=== Section Start ===

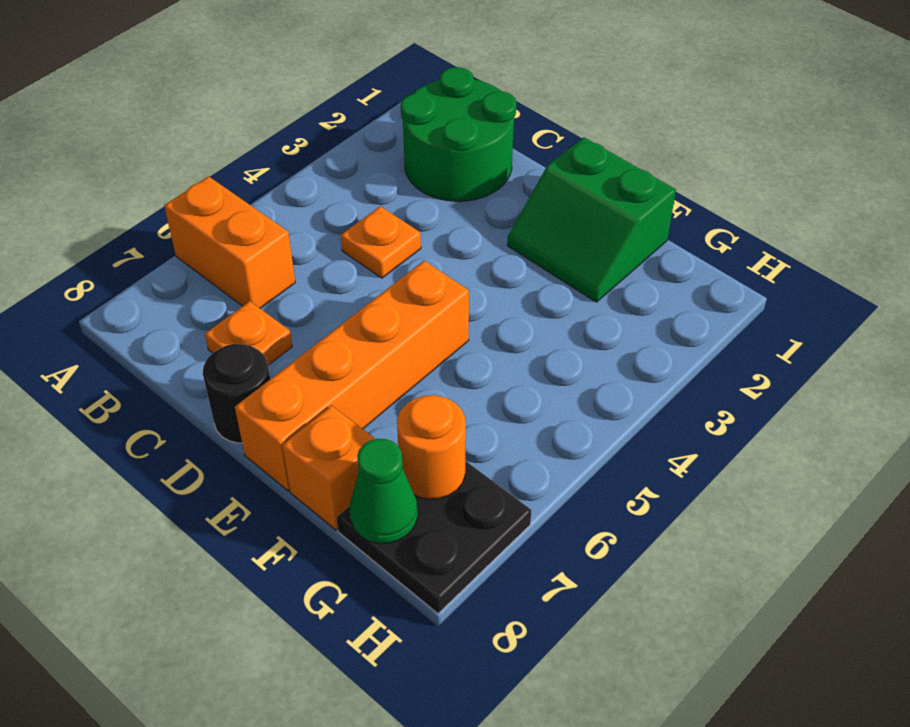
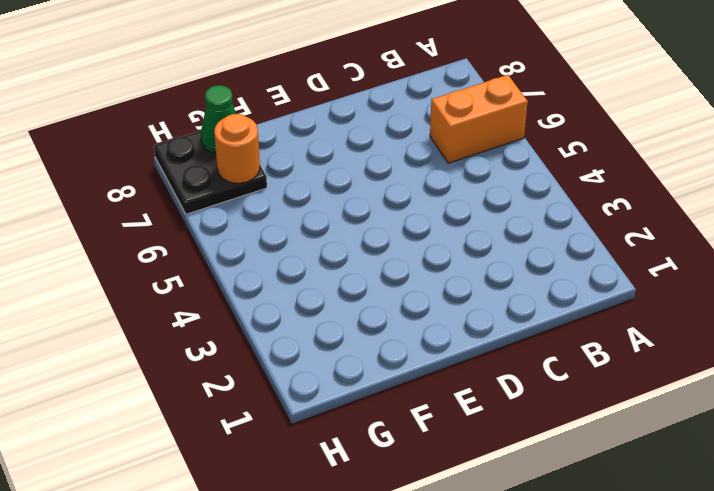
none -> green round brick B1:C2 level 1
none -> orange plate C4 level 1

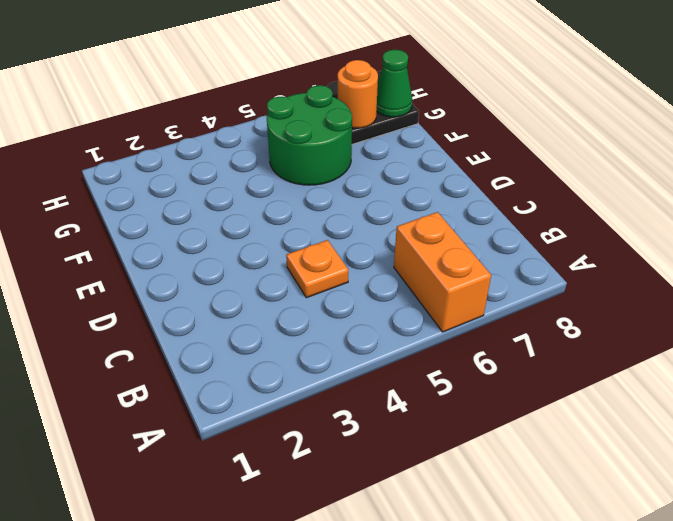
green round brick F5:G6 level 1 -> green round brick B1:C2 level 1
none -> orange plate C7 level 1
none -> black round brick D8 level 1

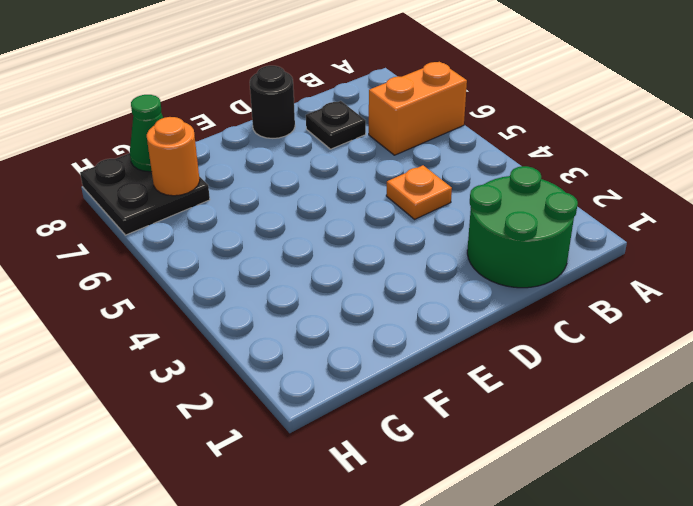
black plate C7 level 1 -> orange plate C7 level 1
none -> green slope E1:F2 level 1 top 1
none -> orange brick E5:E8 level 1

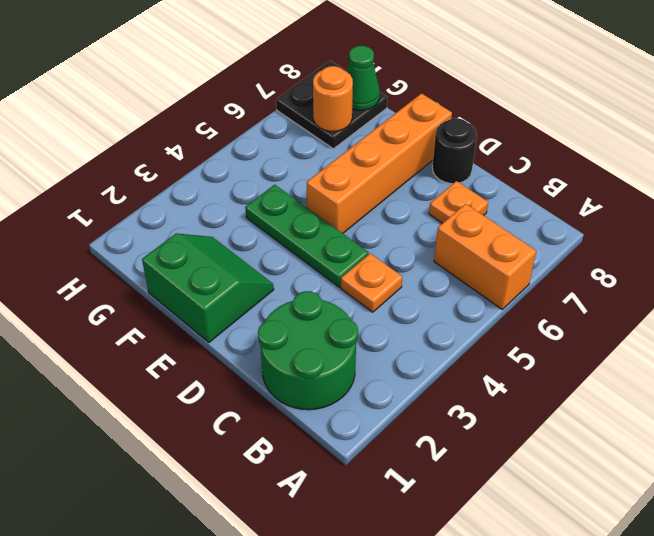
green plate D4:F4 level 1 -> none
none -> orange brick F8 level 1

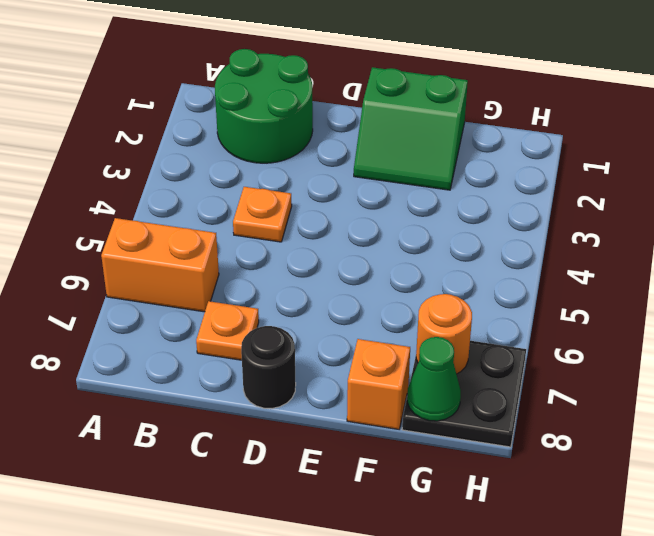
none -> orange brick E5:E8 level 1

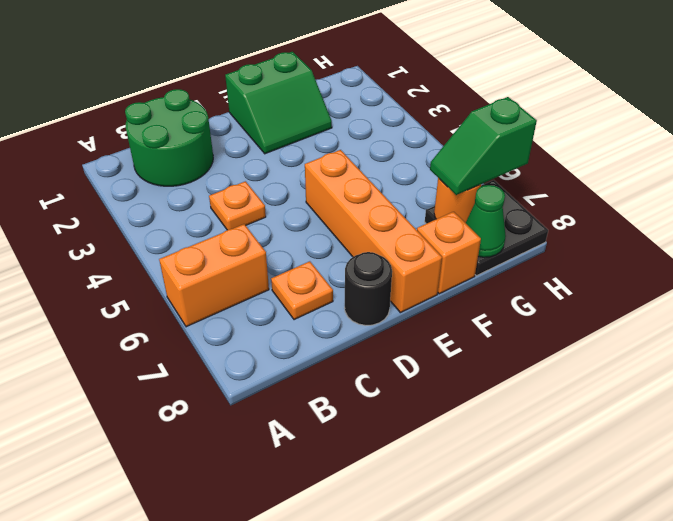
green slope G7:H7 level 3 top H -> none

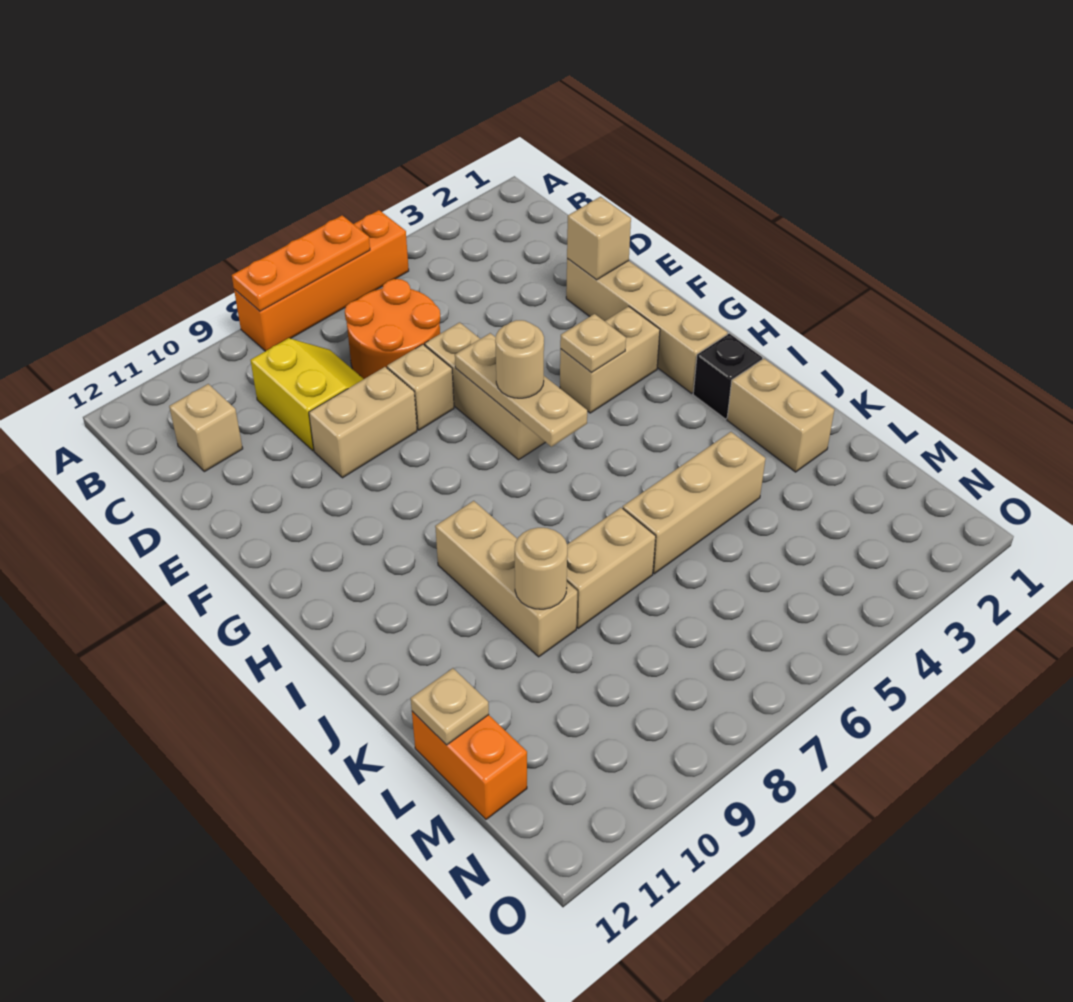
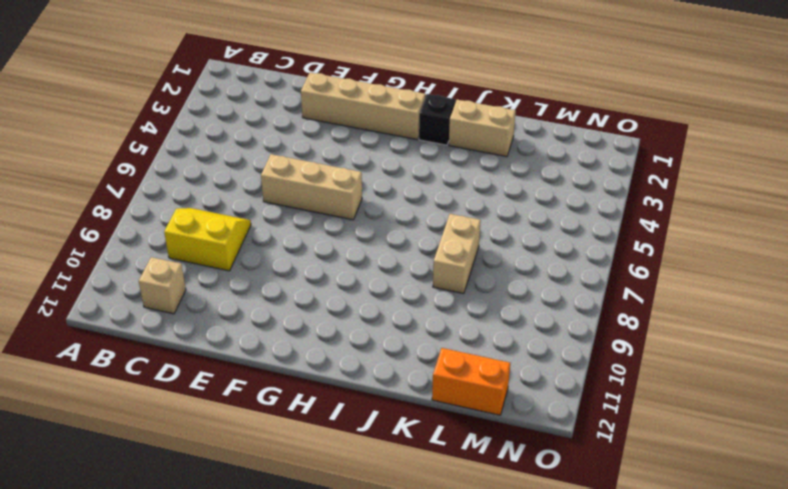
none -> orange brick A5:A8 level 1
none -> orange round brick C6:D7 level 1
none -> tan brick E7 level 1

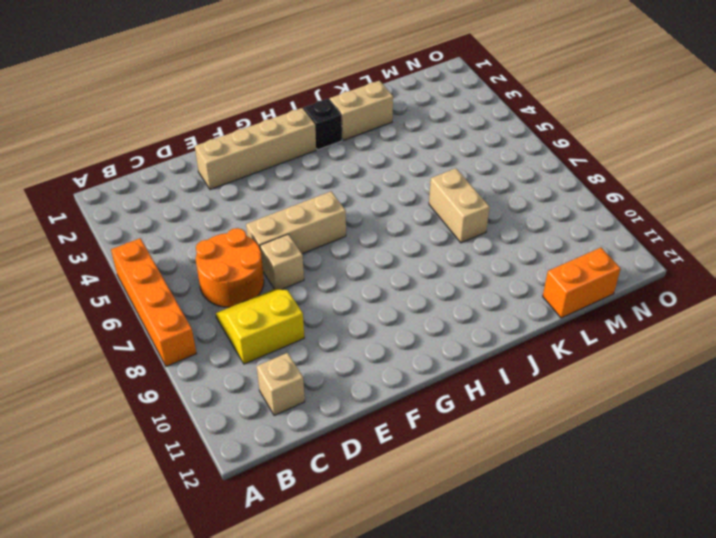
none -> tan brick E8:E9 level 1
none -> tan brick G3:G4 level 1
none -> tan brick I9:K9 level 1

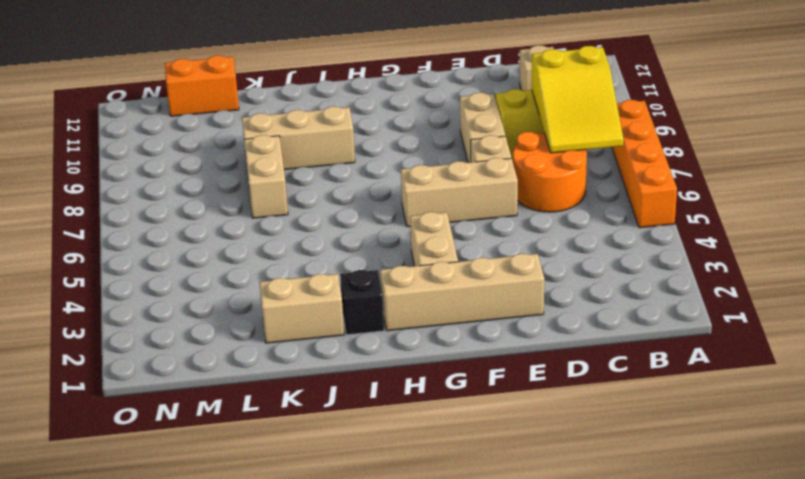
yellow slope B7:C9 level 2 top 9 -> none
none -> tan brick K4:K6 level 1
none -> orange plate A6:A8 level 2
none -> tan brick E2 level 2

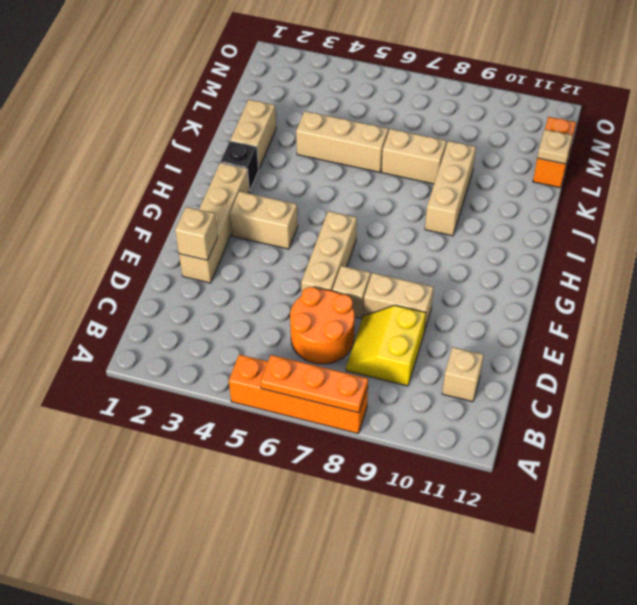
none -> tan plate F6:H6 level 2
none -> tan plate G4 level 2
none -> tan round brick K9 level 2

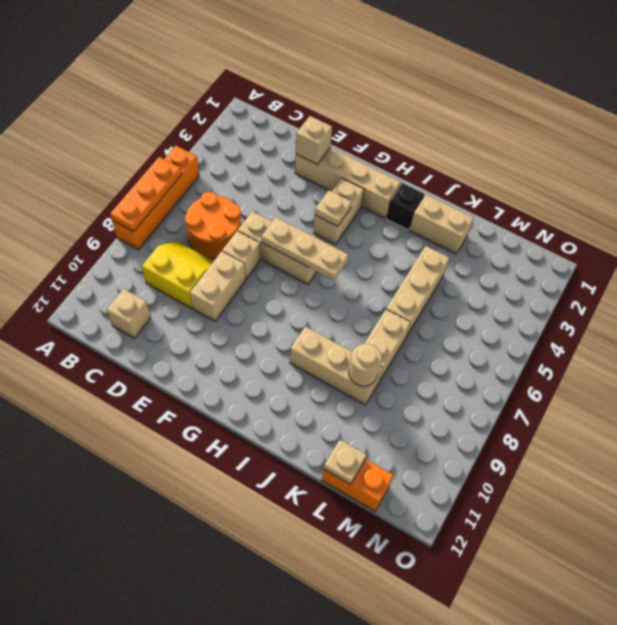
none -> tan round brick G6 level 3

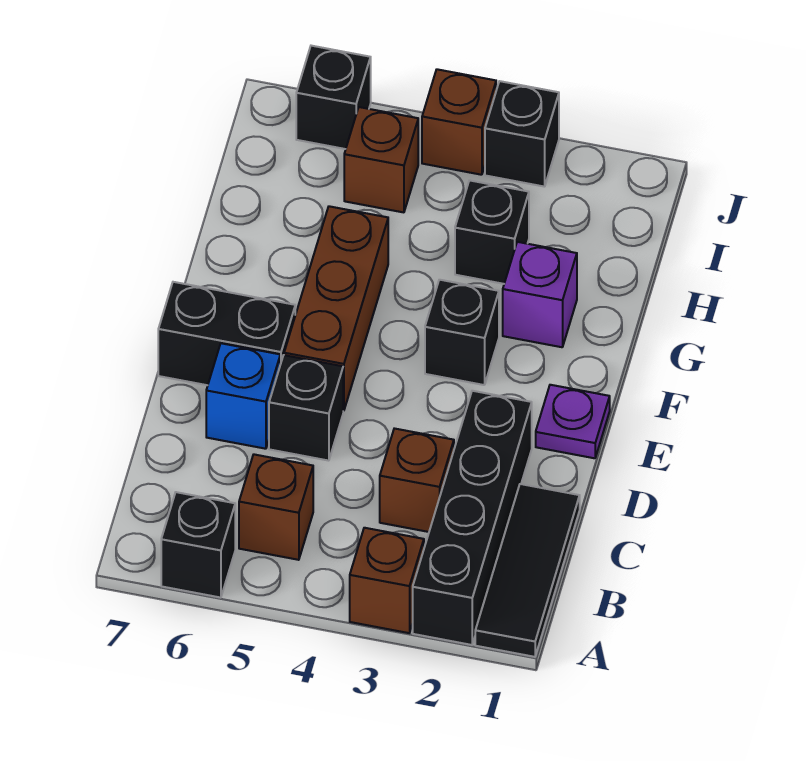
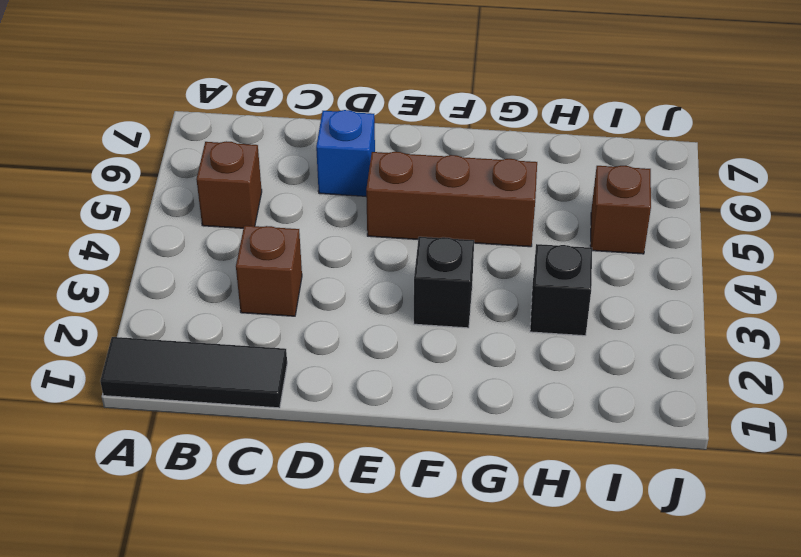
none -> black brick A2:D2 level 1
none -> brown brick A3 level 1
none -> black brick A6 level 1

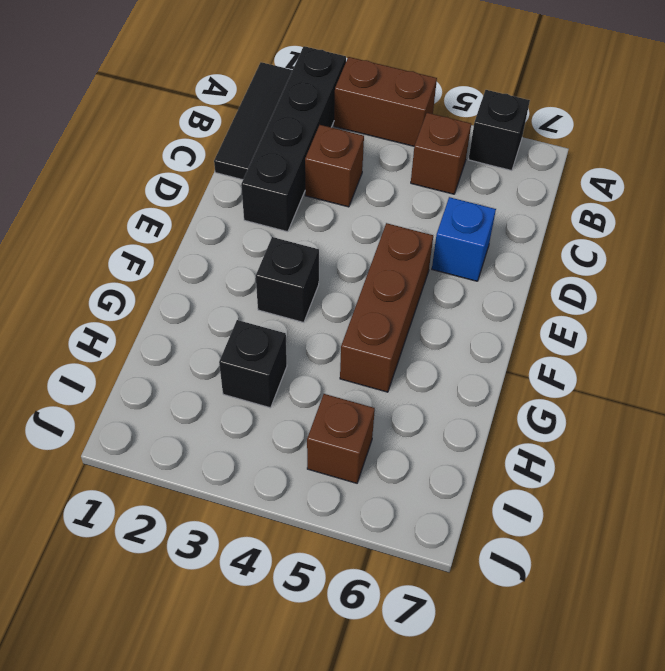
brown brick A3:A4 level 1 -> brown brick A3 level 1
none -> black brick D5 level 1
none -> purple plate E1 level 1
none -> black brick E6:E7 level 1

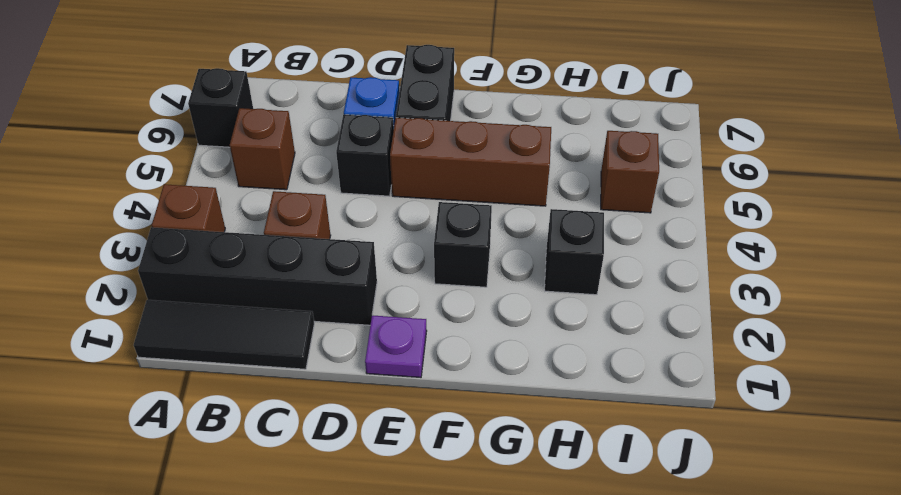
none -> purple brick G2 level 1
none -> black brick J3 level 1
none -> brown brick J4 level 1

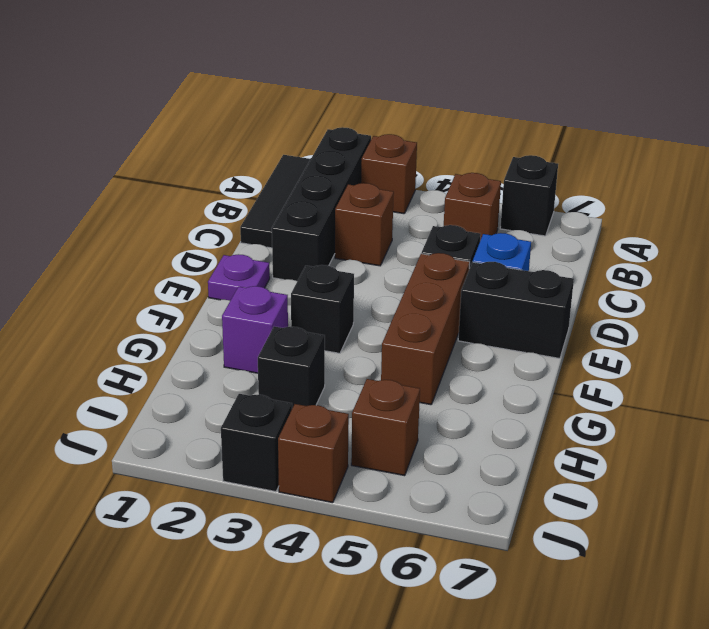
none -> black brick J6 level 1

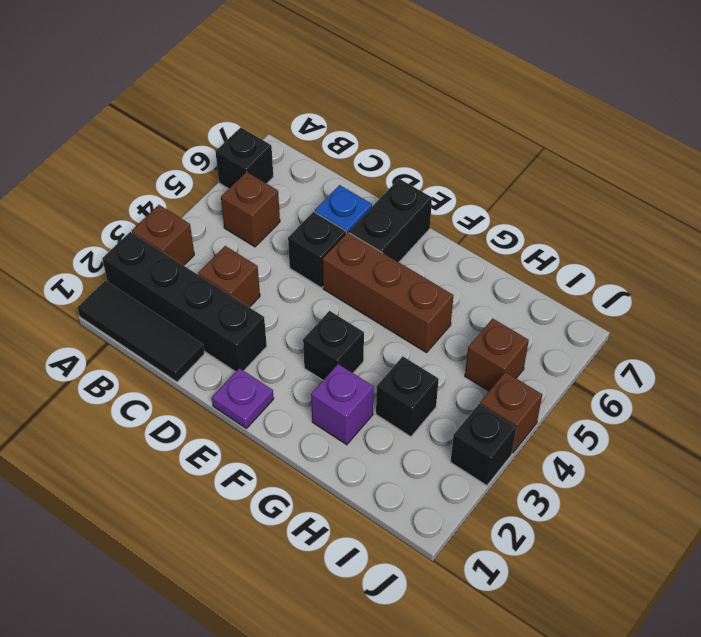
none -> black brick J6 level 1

=== Section End ===

▶ YOUR INSTRUCTIONS: For this exercise, gather every line of the data that contains the word "slope".

▶ EXERCISE RESULT:
none -> green slope E1:F2 level 1 top 1
green slope G7:H7 level 3 top H -> none
yellow slope B7:C9 level 2 top 9 -> none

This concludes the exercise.